● **What the task asks**
In the data, extract each line that holds the string "spinning".

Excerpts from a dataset

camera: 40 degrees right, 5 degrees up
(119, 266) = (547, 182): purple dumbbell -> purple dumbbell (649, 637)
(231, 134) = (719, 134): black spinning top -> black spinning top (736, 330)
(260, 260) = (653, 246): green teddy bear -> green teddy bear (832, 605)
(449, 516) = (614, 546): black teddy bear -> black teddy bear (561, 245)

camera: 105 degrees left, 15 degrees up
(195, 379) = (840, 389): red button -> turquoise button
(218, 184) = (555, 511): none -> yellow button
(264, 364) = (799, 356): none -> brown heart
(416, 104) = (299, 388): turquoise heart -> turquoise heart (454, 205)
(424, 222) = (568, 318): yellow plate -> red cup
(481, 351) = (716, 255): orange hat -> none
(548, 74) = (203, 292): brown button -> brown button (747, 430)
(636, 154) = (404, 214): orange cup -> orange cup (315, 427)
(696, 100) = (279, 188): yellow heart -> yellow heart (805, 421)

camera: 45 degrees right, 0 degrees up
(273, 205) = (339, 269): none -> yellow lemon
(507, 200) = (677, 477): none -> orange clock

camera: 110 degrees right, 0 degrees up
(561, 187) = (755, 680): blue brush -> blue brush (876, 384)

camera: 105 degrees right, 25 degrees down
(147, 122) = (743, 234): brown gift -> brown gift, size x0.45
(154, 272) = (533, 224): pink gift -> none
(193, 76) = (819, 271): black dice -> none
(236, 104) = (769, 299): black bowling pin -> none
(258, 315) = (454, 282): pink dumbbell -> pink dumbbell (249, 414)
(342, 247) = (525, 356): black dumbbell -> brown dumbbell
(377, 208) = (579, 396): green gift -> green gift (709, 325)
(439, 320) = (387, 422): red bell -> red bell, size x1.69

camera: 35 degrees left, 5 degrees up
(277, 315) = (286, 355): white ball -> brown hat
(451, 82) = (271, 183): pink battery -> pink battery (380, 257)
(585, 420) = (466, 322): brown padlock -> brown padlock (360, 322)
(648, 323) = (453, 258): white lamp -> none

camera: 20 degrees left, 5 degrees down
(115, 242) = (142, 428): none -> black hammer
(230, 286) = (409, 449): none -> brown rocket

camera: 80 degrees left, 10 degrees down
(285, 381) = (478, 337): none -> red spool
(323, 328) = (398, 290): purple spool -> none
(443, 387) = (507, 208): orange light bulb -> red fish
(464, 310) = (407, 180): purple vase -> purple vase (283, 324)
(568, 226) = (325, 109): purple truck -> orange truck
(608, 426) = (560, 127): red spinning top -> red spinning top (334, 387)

● **Answer section**
(231, 134) = (719, 134): black spinning top -> black spinning top (736, 330)
(608, 426) = (560, 127): red spinning top -> red spinning top (334, 387)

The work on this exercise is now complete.